- [Work instructions]: Because the material must match the original, reproduce every line of it exactly.
◆ ◆ ◆ ◆
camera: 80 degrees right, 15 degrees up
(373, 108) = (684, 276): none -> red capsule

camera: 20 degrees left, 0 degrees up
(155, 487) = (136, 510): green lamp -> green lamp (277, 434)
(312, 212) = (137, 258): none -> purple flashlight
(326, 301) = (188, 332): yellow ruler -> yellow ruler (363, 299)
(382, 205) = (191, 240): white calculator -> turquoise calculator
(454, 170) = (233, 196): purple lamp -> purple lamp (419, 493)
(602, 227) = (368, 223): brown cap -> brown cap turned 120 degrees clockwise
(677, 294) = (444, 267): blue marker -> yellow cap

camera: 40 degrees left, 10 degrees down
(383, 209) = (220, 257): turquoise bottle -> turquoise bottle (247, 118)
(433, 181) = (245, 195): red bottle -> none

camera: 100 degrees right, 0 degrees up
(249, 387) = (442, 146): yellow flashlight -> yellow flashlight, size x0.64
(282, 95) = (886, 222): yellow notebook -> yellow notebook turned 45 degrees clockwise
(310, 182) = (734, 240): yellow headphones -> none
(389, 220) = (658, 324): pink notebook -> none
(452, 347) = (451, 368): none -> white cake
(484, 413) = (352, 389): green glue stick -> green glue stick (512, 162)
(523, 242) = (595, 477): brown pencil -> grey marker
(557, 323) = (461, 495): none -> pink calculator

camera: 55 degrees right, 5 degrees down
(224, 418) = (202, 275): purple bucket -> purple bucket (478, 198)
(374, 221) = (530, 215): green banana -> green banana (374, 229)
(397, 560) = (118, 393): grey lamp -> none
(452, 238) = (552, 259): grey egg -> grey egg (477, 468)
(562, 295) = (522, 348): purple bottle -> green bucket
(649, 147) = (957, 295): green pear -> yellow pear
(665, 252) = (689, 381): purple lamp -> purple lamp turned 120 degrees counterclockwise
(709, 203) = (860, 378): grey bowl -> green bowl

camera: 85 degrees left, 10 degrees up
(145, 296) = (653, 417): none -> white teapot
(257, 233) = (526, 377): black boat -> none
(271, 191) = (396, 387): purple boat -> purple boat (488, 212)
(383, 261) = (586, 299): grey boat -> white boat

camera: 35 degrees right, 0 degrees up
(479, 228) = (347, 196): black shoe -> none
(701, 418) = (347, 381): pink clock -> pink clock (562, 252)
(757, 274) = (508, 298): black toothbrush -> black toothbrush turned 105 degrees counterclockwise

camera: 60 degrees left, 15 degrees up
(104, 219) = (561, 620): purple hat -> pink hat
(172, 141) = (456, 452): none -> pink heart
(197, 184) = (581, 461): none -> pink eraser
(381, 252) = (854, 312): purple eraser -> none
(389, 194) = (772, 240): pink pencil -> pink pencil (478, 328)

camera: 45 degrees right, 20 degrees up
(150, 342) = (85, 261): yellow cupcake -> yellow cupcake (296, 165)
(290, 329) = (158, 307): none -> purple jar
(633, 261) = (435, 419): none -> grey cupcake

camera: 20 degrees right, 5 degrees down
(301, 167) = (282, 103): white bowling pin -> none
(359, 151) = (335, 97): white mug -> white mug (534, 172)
◆ ◆ ◆ ◆
- [Exercise answer]:
camera: 80 degrees right, 15 degrees up
(373, 108) = (684, 276): none -> red capsule

camera: 20 degrees left, 0 degrees up
(155, 487) = (136, 510): green lamp -> green lamp (277, 434)
(312, 212) = (137, 258): none -> purple flashlight
(326, 301) = (188, 332): yellow ruler -> yellow ruler (363, 299)
(382, 205) = (191, 240): white calculator -> turquoise calculator
(454, 170) = (233, 196): purple lamp -> purple lamp (419, 493)
(602, 227) = (368, 223): brown cap -> brown cap turned 120 degrees clockwise
(677, 294) = (444, 267): blue marker -> yellow cap

camera: 40 degrees left, 10 degrees down
(383, 209) = (220, 257): turquoise bottle -> turquoise bottle (247, 118)
(433, 181) = (245, 195): red bottle -> none

camera: 100 degrees right, 0 degrees up
(249, 387) = (442, 146): yellow flashlight -> yellow flashlight, size x0.64
(282, 95) = (886, 222): yellow notebook -> yellow notebook turned 45 degrees clockwise
(310, 182) = (734, 240): yellow headphones -> none
(389, 220) = (658, 324): pink notebook -> none
(452, 347) = (451, 368): none -> white cake
(484, 413) = (352, 389): green glue stick -> green glue stick (512, 162)
(523, 242) = (595, 477): brown pencil -> grey marker
(557, 323) = (461, 495): none -> pink calculator

camera: 55 degrees right, 5 degrees down
(224, 418) = (202, 275): purple bucket -> purple bucket (478, 198)
(374, 221) = (530, 215): green banana -> green banana (374, 229)
(397, 560) = (118, 393): grey lamp -> none
(452, 238) = (552, 259): grey egg -> grey egg (477, 468)
(562, 295) = (522, 348): purple bottle -> green bucket
(649, 147) = (957, 295): green pear -> yellow pear
(665, 252) = (689, 381): purple lamp -> purple lamp turned 120 degrees counterclockwise
(709, 203) = (860, 378): grey bowl -> green bowl

camera: 85 degrees left, 10 degrees up
(145, 296) = (653, 417): none -> white teapot
(257, 233) = (526, 377): black boat -> none
(271, 191) = (396, 387): purple boat -> purple boat (488, 212)
(383, 261) = (586, 299): grey boat -> white boat

camera: 35 degrees right, 0 degrees up
(479, 228) = (347, 196): black shoe -> none
(701, 418) = (347, 381): pink clock -> pink clock (562, 252)
(757, 274) = (508, 298): black toothbrush -> black toothbrush turned 105 degrees counterclockwise

camera: 60 degrees left, 15 degrees up
(104, 219) = (561, 620): purple hat -> pink hat
(172, 141) = (456, 452): none -> pink heart
(197, 184) = (581, 461): none -> pink eraser
(381, 252) = (854, 312): purple eraser -> none
(389, 194) = (772, 240): pink pencil -> pink pencil (478, 328)

camera: 45 degrees right, 20 degrees up
(150, 342) = (85, 261): yellow cupcake -> yellow cupcake (296, 165)
(290, 329) = (158, 307): none -> purple jar
(633, 261) = (435, 419): none -> grey cupcake

camera: 20 degrees right, 5 degrees down
(301, 167) = (282, 103): white bowling pin -> none
(359, 151) = (335, 97): white mug -> white mug (534, 172)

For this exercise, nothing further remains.